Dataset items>
--------------------------------
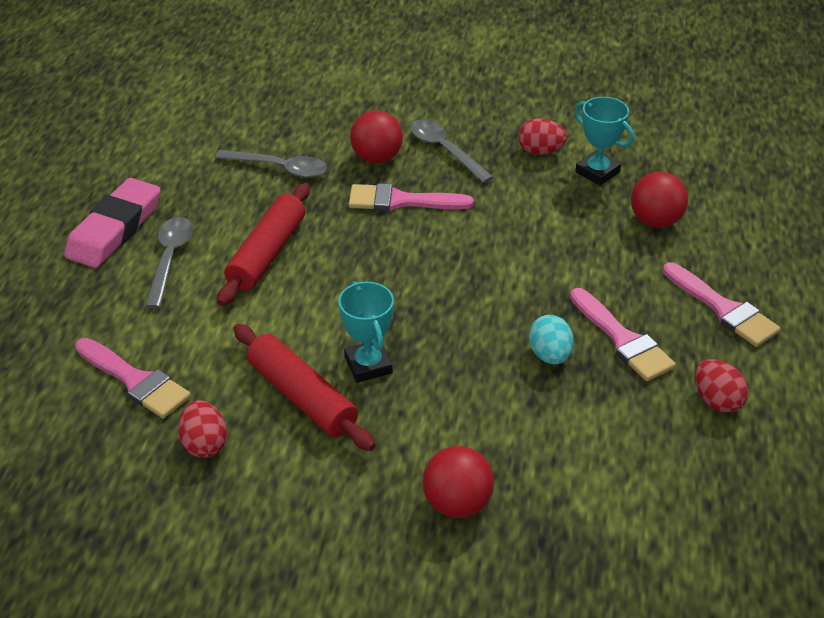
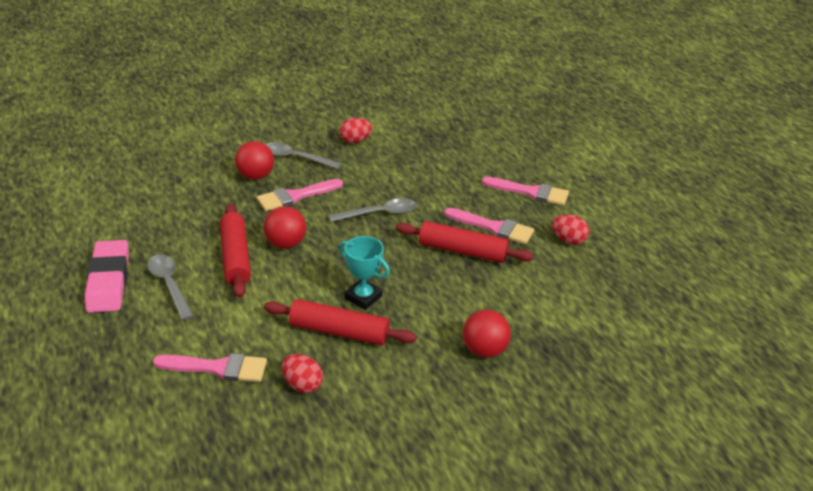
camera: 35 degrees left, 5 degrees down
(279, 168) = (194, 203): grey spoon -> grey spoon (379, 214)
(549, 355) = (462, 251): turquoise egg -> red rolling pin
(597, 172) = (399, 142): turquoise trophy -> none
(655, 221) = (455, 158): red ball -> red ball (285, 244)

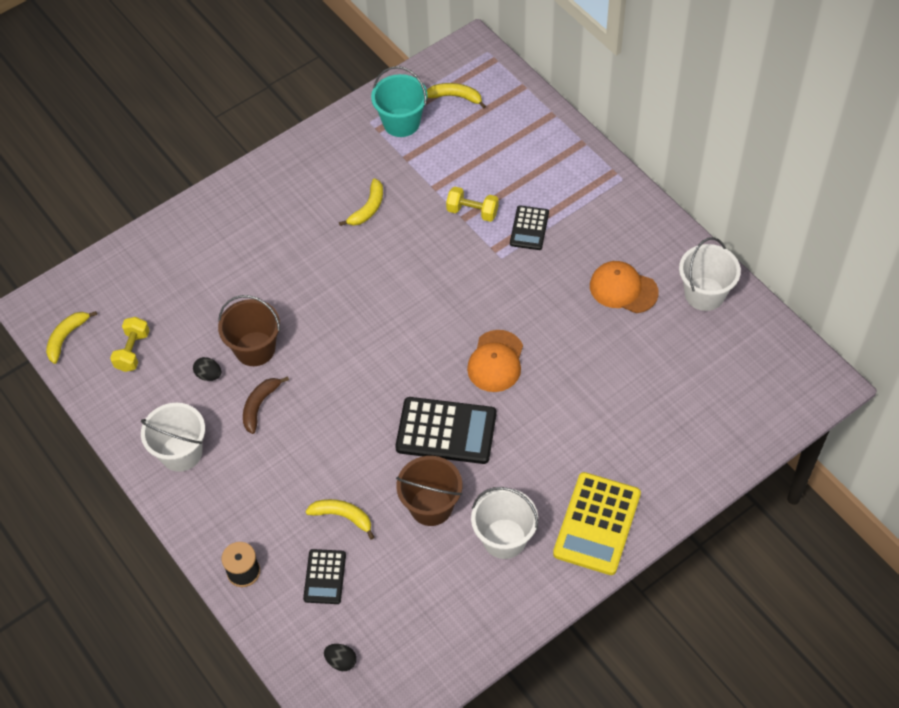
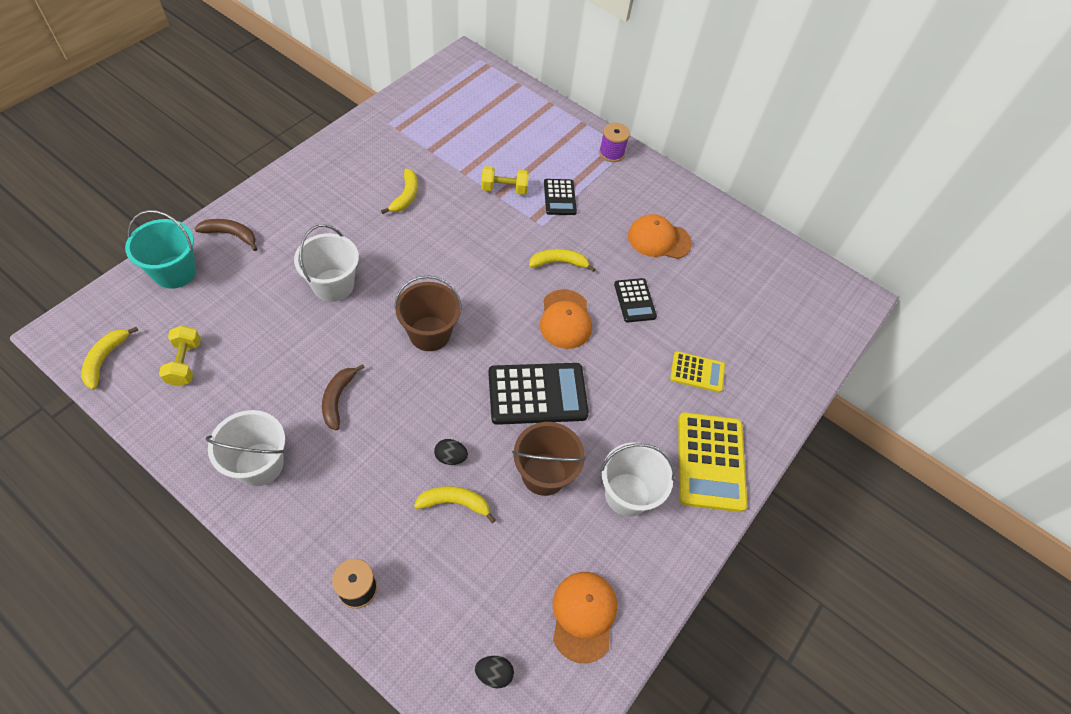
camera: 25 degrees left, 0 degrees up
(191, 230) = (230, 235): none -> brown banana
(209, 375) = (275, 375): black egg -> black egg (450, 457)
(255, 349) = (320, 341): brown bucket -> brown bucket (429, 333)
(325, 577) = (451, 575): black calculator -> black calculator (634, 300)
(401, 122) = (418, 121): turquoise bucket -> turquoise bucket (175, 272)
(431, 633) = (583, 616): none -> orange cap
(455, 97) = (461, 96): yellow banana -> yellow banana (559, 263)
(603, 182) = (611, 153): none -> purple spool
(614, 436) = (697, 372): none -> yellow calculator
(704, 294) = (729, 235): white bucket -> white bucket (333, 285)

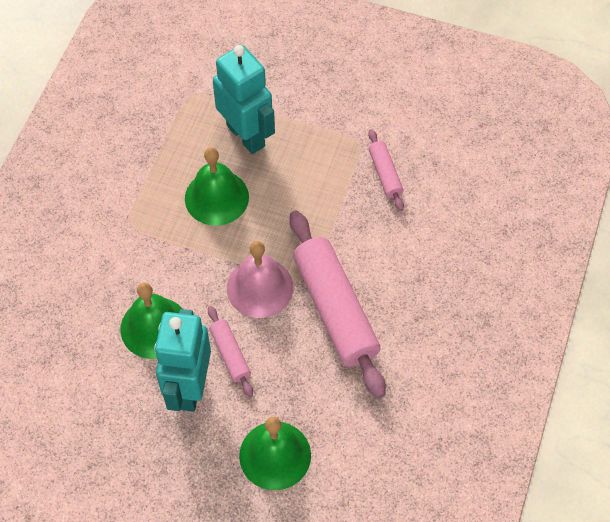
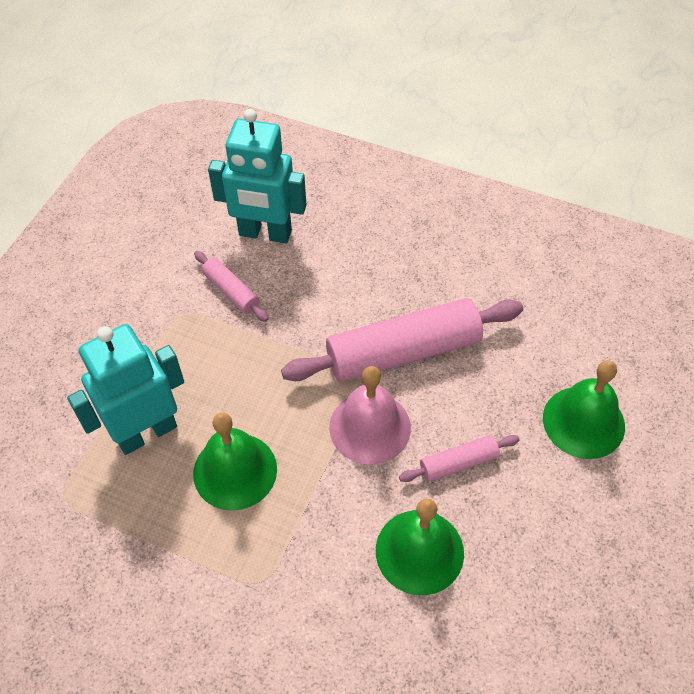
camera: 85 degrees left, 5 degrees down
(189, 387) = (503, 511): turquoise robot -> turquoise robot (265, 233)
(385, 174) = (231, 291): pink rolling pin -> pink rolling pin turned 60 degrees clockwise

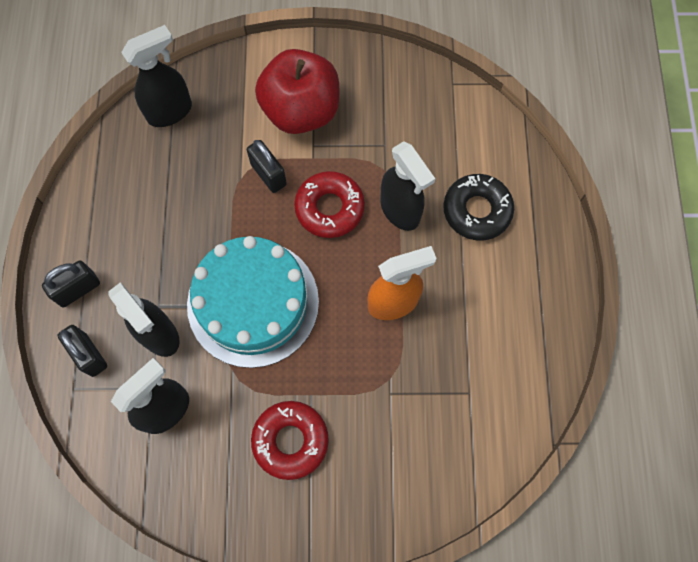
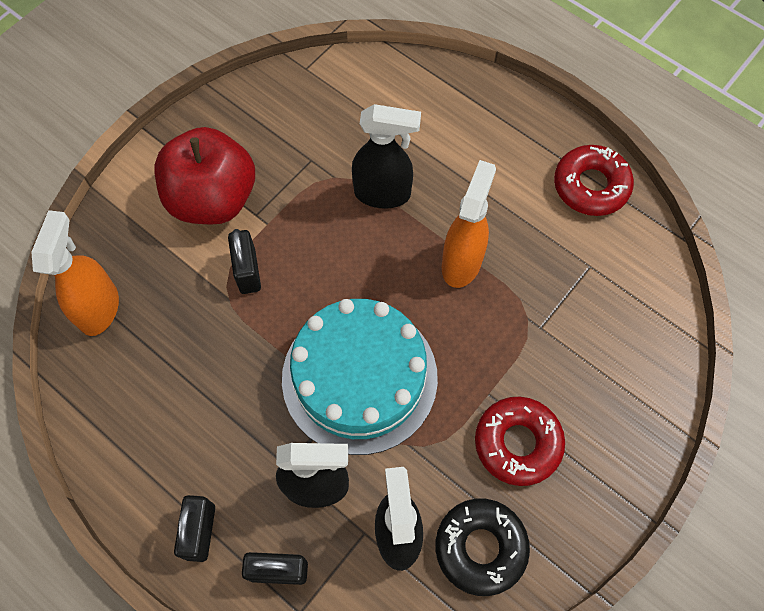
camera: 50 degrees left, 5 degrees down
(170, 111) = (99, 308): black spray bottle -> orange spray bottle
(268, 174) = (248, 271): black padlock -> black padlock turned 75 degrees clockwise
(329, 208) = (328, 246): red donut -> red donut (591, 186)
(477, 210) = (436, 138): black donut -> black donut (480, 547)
--------------------------------
WORK ORDER> Quote the entries in full. Any image among them is to be omitted from the copy.

RESULT>
camera: 35 degrees left, 5 degrees down
(279, 168) = (194, 203): grey spoon -> grey spoon (379, 214)
(549, 355) = (462, 251): turquoise egg -> red rolling pin
(597, 172) = (399, 142): turquoise trophy -> none
(655, 221) = (455, 158): red ball -> red ball (285, 244)

camera: 25 degrees left, 0 degrees up
(191, 230) = (230, 235): none -> brown banana
(209, 375) = (275, 375): black egg -> black egg (450, 457)
(255, 349) = (320, 341): brown bucket -> brown bucket (429, 333)
(325, 577) = (451, 575): black calculator -> black calculator (634, 300)
(401, 122) = (418, 121): turquoise bucket -> turquoise bucket (175, 272)
(431, 633) = (583, 616): none -> orange cap
(455, 97) = (461, 96): yellow banana -> yellow banana (559, 263)
(603, 182) = (611, 153): none -> purple spool
(614, 436) = (697, 372): none -> yellow calculator
(704, 294) = (729, 235): white bucket -> white bucket (333, 285)

camera: 85 degrees left, 5 degrees down
(189, 387) = (503, 511): turquoise robot -> turquoise robot (265, 233)
(385, 174) = (231, 291): pink rolling pin -> pink rolling pin turned 60 degrees clockwise

camera: 50 degrees left, 5 degrees down
(170, 111) = (99, 308): black spray bottle -> orange spray bottle
(268, 174) = (248, 271): black padlock -> black padlock turned 75 degrees clockwise
(329, 208) = (328, 246): red donut -> red donut (591, 186)
(477, 210) = (436, 138): black donut -> black donut (480, 547)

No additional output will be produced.